----- Provided entries

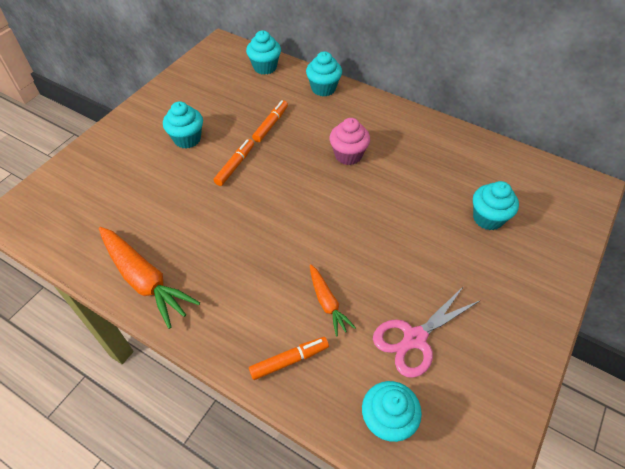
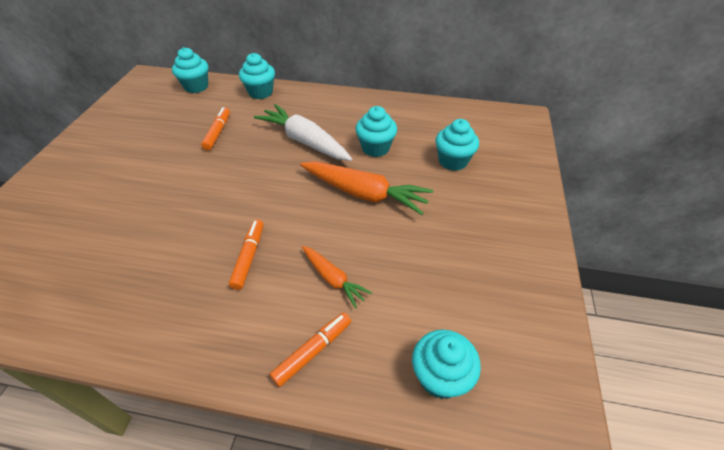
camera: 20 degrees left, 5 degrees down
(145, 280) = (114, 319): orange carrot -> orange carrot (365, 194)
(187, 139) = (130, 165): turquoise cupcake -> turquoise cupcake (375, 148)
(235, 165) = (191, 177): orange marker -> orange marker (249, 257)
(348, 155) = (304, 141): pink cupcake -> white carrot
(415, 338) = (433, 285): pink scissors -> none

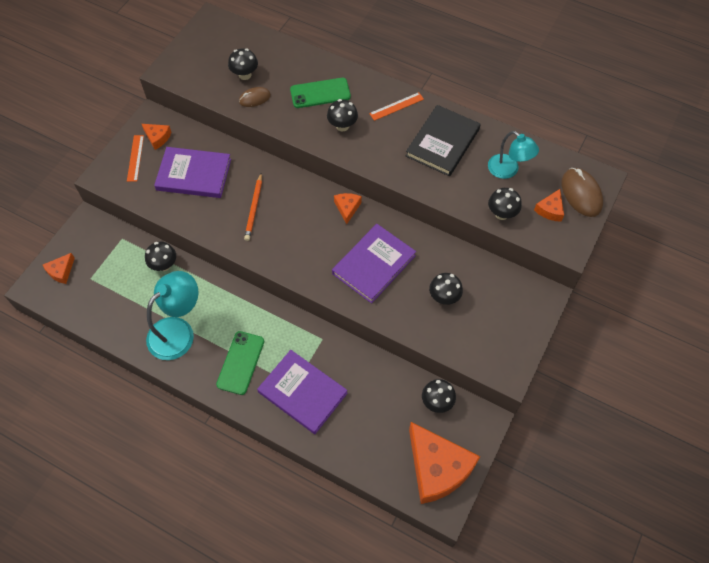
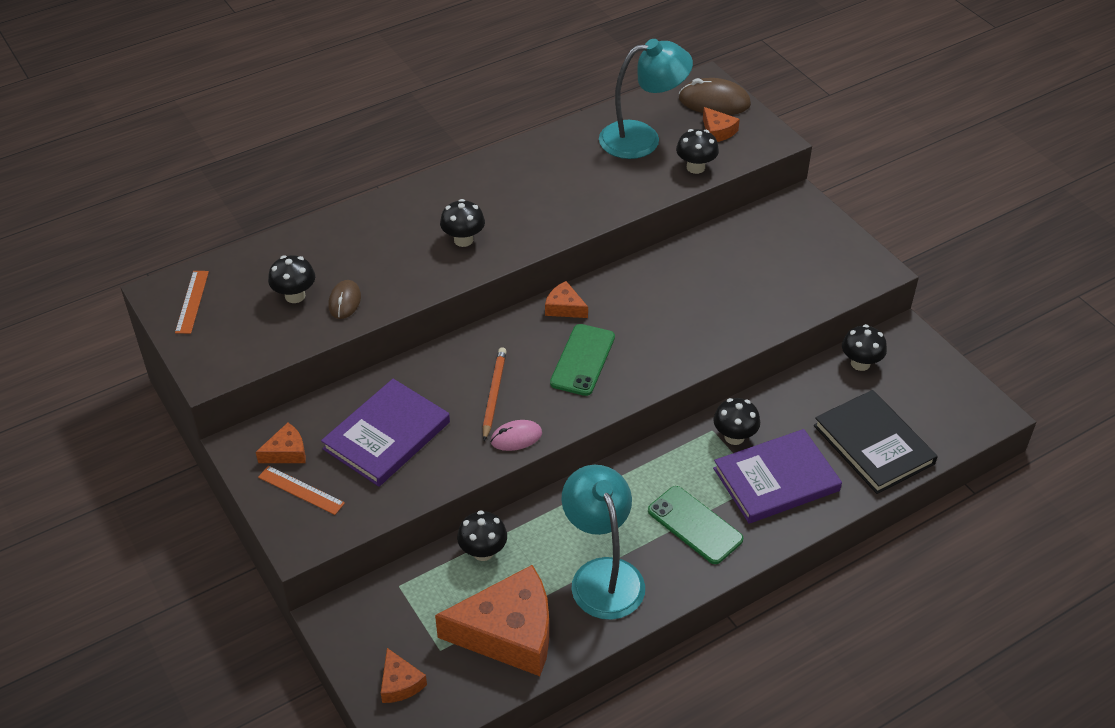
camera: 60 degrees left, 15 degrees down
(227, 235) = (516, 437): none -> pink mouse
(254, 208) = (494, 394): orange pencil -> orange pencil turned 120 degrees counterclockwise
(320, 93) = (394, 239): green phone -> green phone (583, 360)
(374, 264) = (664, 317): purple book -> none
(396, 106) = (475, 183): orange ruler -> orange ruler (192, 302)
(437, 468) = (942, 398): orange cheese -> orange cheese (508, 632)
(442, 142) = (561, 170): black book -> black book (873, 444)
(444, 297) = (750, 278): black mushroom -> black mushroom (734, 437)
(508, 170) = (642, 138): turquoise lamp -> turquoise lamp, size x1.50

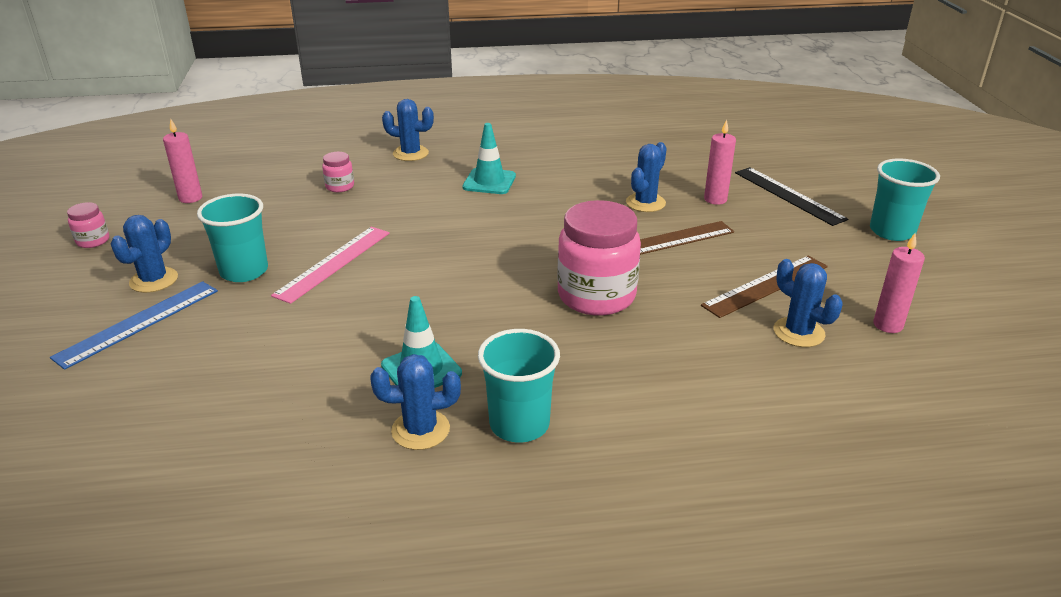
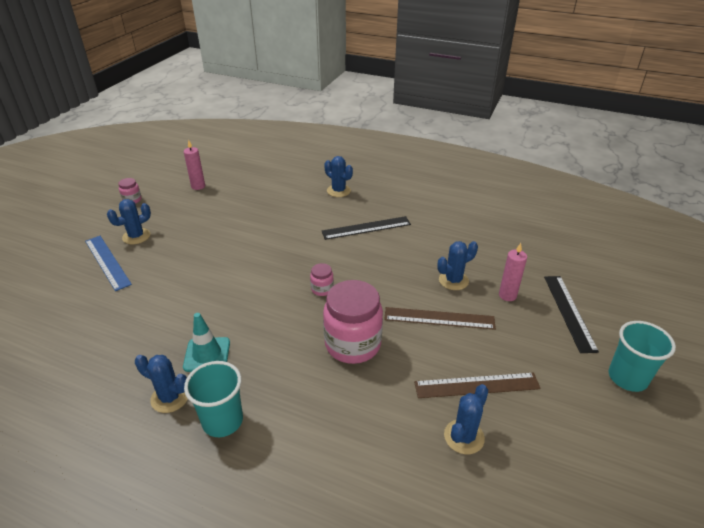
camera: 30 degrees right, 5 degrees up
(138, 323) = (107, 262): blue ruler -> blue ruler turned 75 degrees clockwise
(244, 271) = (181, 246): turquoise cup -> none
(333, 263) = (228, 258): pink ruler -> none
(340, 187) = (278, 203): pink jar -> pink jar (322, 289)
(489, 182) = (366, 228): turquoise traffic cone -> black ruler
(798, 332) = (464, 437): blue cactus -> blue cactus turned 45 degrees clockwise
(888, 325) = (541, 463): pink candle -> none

----------

> [Exercise]
Transcribe all of the records exactly, without reproducing their pictures.

> [Exercise solution]
camera: 20 degrees left, 5 degrees down
(145, 280) = (114, 319): orange carrot -> orange carrot (365, 194)
(187, 139) = (130, 165): turquoise cupcake -> turquoise cupcake (375, 148)
(235, 165) = (191, 177): orange marker -> orange marker (249, 257)
(348, 155) = (304, 141): pink cupcake -> white carrot
(415, 338) = (433, 285): pink scissors -> none

camera: 60 degrees left, 15 degrees down
(227, 235) = (516, 437): none -> pink mouse
(254, 208) = (494, 394): orange pencil -> orange pencil turned 120 degrees counterclockwise
(320, 93) = (394, 239): green phone -> green phone (583, 360)
(374, 264) = (664, 317): purple book -> none
(396, 106) = (475, 183): orange ruler -> orange ruler (192, 302)
(437, 468) = (942, 398): orange cheese -> orange cheese (508, 632)
(442, 142) = (561, 170): black book -> black book (873, 444)
(444, 297) = (750, 278): black mushroom -> black mushroom (734, 437)
(508, 170) = (642, 138): turquoise lamp -> turquoise lamp, size x1.50

camera: 30 degrees right, 5 degrees up
(138, 323) = (107, 262): blue ruler -> blue ruler turned 75 degrees clockwise
(244, 271) = (181, 246): turquoise cup -> none
(333, 263) = (228, 258): pink ruler -> none
(340, 187) = (278, 203): pink jar -> pink jar (322, 289)
(489, 182) = (366, 228): turquoise traffic cone -> black ruler
(798, 332) = (464, 437): blue cactus -> blue cactus turned 45 degrees clockwise
(888, 325) = (541, 463): pink candle -> none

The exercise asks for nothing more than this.